Your goal
What you return should be only the lines in the entries below between the one holding "(229, 324) = (270, 330): orange" and the one holding "(393, 233) = (424, 213): none -> orange dice", ends included, with every picture left out.
::: Provided data
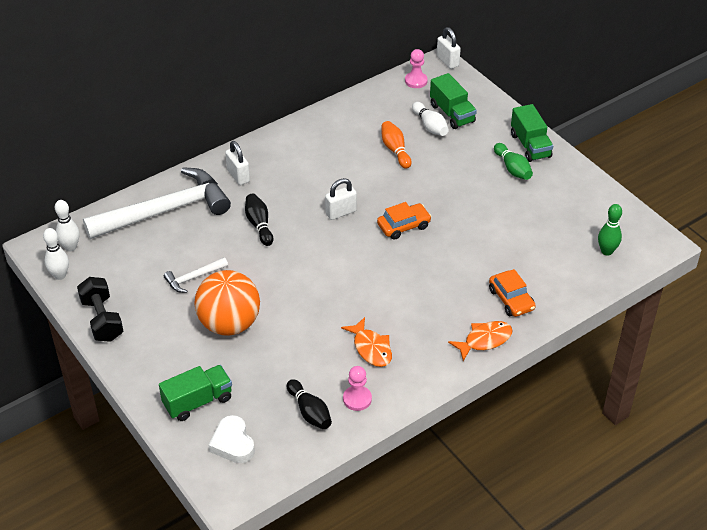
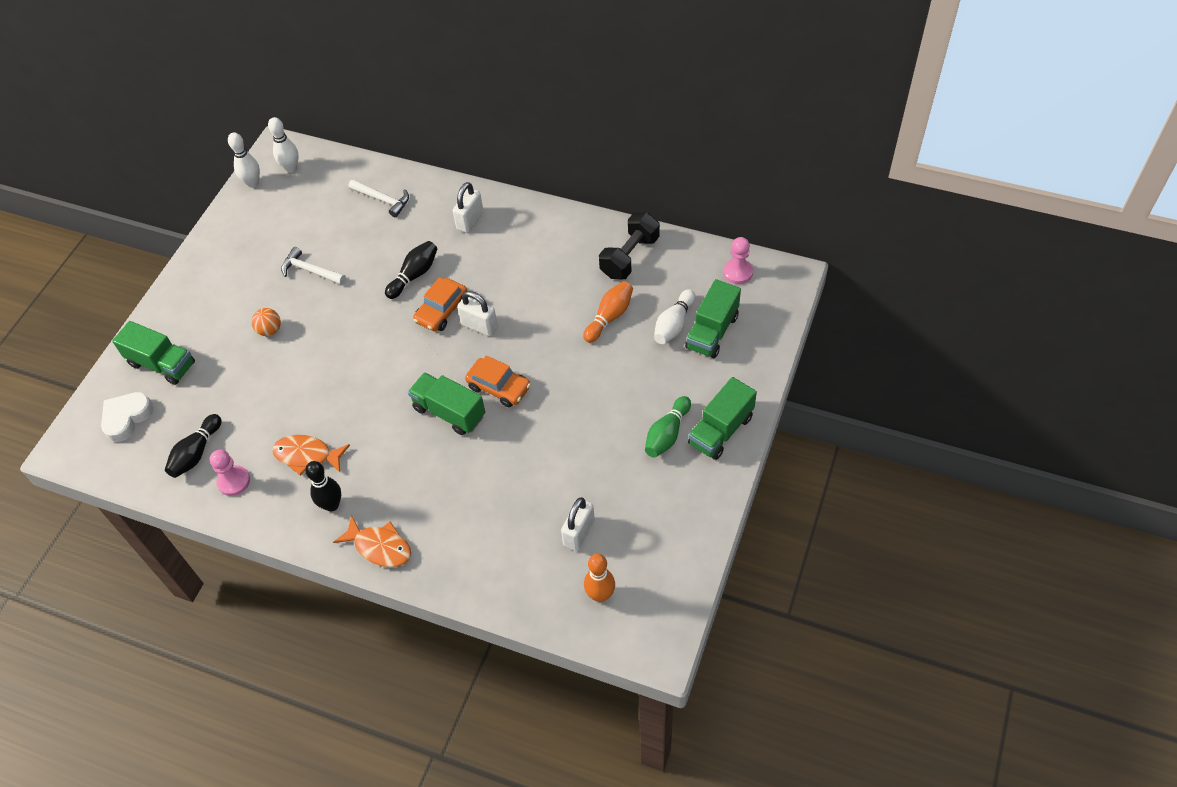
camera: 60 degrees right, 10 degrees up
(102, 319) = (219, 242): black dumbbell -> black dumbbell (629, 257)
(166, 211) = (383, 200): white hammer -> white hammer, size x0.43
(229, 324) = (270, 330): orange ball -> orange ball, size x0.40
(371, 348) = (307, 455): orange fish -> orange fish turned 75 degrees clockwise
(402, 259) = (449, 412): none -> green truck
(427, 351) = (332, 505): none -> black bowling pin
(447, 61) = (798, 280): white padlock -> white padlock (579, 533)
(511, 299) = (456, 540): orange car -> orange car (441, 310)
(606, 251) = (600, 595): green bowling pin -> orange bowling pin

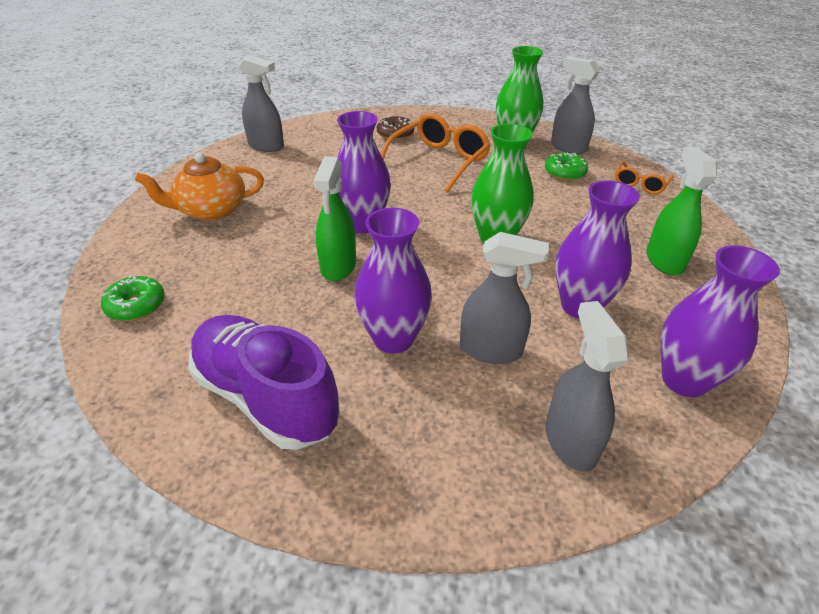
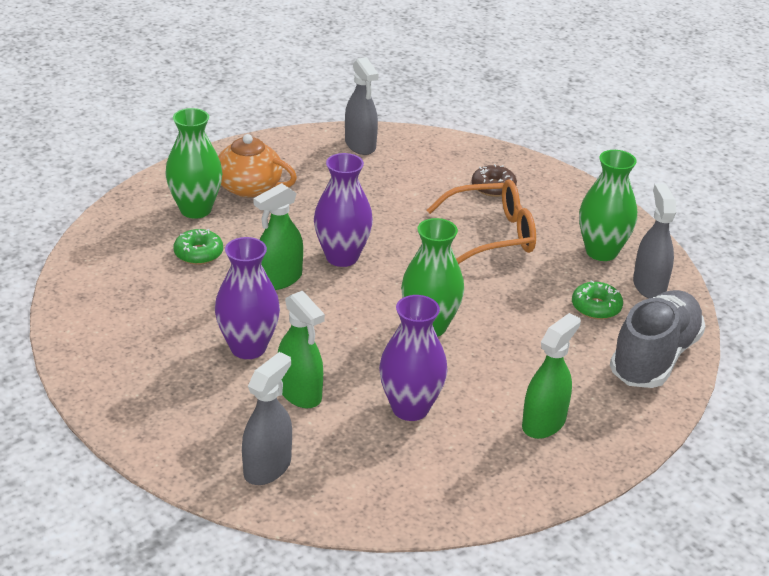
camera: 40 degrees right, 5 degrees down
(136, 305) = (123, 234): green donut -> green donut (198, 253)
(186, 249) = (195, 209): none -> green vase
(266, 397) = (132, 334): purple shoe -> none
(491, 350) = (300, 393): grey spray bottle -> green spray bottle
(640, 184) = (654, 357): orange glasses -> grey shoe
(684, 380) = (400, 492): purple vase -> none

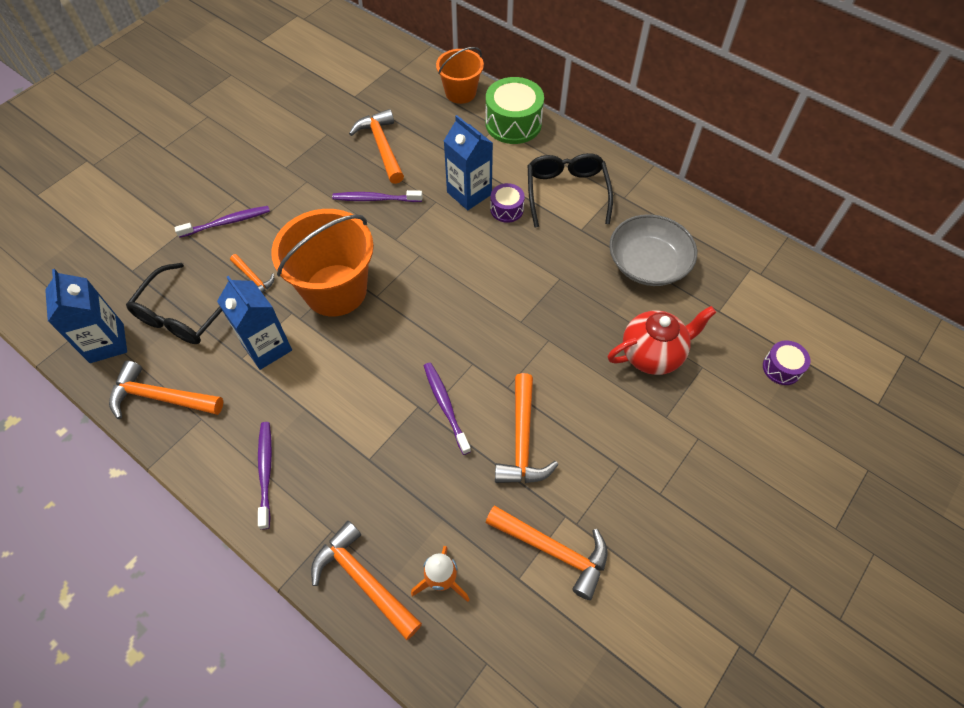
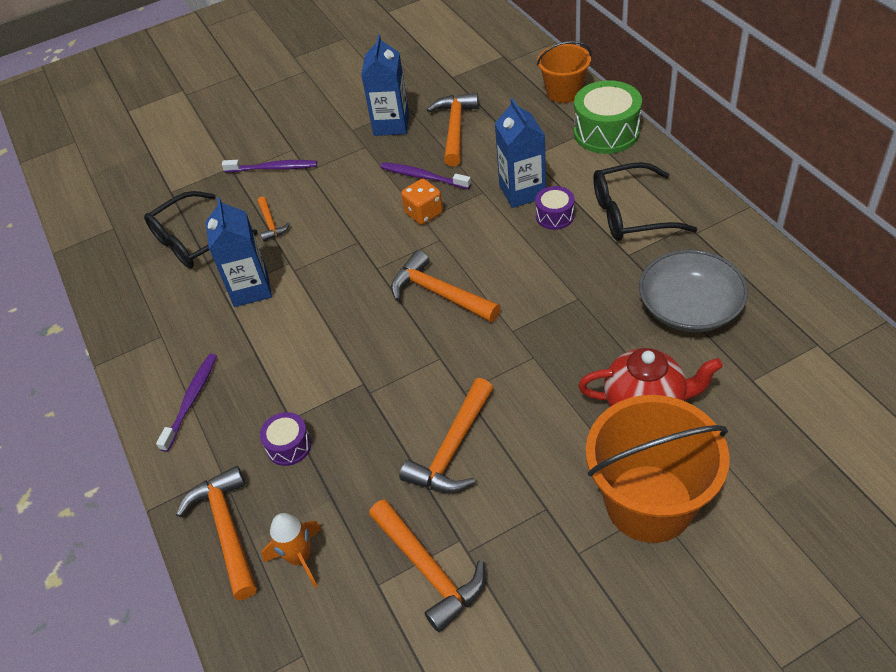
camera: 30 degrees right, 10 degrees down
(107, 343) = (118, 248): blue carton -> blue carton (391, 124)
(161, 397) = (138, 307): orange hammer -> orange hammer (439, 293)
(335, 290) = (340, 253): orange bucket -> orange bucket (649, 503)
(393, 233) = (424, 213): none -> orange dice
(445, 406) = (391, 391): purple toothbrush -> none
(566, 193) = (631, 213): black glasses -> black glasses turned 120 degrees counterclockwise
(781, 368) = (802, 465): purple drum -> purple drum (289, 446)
::::::
Response area
(229, 324) = (270, 330): orange ball -> orange ball, size x0.40
(371, 348) = (307, 455): orange fish -> orange fish turned 75 degrees clockwise
(402, 259) = (449, 412): none -> green truck
(427, 351) = (332, 505): none -> black bowling pin
(447, 61) = (798, 280): white padlock -> white padlock (579, 533)
(511, 299) = (456, 540): orange car -> orange car (441, 310)
(606, 251) = (600, 595): green bowling pin -> orange bowling pin

camera: 40 degrees right, 5 degrees down
(136, 305) = (123, 234): green donut -> green donut (198, 253)
(186, 249) = (195, 209): none -> green vase
(266, 397) = (132, 334): purple shoe -> none
(491, 350) = (300, 393): grey spray bottle -> green spray bottle
(640, 184) = (654, 357): orange glasses -> grey shoe
(684, 380) = (400, 492): purple vase -> none

camera: 30 degrees right, 10 degrees down
(107, 343) = (118, 248): blue carton -> blue carton (391, 124)
(161, 397) = (138, 307): orange hammer -> orange hammer (439, 293)
(335, 290) = (340, 253): orange bucket -> orange bucket (649, 503)
(393, 233) = (424, 213): none -> orange dice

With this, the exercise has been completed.